--- Exercise inputs Enclosed Below ---
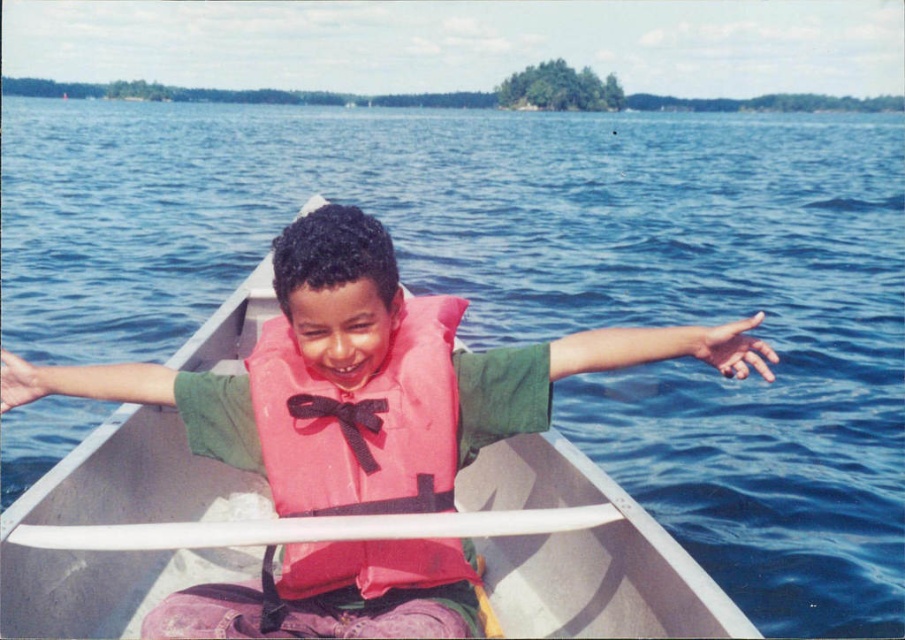
Can you confirm if pink fabric life vest at center is smaller than black satin bow tie at center?

Incorrect, pink fabric life vest at center is not smaller in size than black satin bow tie at center.

Who is shorter, pink fabric life vest at center or black satin bow tie at center?

With less height is black satin bow tie at center.

This screenshot has width=905, height=640. In order to click on pink fabric life vest at center in this screenshot , I will do `click(329, 390)`.

Image resolution: width=905 pixels, height=640 pixels. Identify the location of pink fabric life vest at center. (329, 390).

The image size is (905, 640). Identify the location of pink fabric life jacket at center. coord(362,420).

Describe the element at coordinates (362, 420) in the screenshot. The width and height of the screenshot is (905, 640). I see `pink fabric life jacket at center` at that location.

Who is more distant from viewer, (293, 349) or (164, 534)?

Point (293, 349)

The height and width of the screenshot is (640, 905). In order to click on pink fabric life jacket at center in this screenshot , I will do `click(362, 420)`.

Who is shorter, pink fabric life vest at center or white plastic paddle at center?

white plastic paddle at center

Between point (418, 371) and point (443, 531), which one is positioned in front?

Point (443, 531) is in front.

Find the location of `pink fabric life vest at center`. pink fabric life vest at center is located at coordinates (329, 390).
--- End of Enclosed Exercise inputs ---
__Prompt__
Rewrite the records as a numbered list with blank lines dropped, starting with the line containing "This screenshot has" and going on through the line containing "Point (443, 531) is in front.".

__Written reply__
1. This screenshot has width=905, height=640. In order to click on pink fabric life vest at center in this screenshot , I will do `click(329, 390)`.
2. Image resolution: width=905 pixels, height=640 pixels. Identify the location of pink fabric life vest at center. (329, 390).
3. The image size is (905, 640). Identify the location of pink fabric life jacket at center. coord(362,420).
4. Describe the element at coordinates (362, 420) in the screenshot. The width and height of the screenshot is (905, 640). I see `pink fabric life jacket at center` at that location.
5. Who is more distant from viewer, (293, 349) or (164, 534)?
6. Point (293, 349)
7. The height and width of the screenshot is (640, 905). In order to click on pink fabric life jacket at center in this screenshot , I will do `click(362, 420)`.
8. Who is shorter, pink fabric life vest at center or white plastic paddle at center?
9. white plastic paddle at center
10. Between point (418, 371) and point (443, 531), which one is positioned in front?
11. Point (443, 531) is in front.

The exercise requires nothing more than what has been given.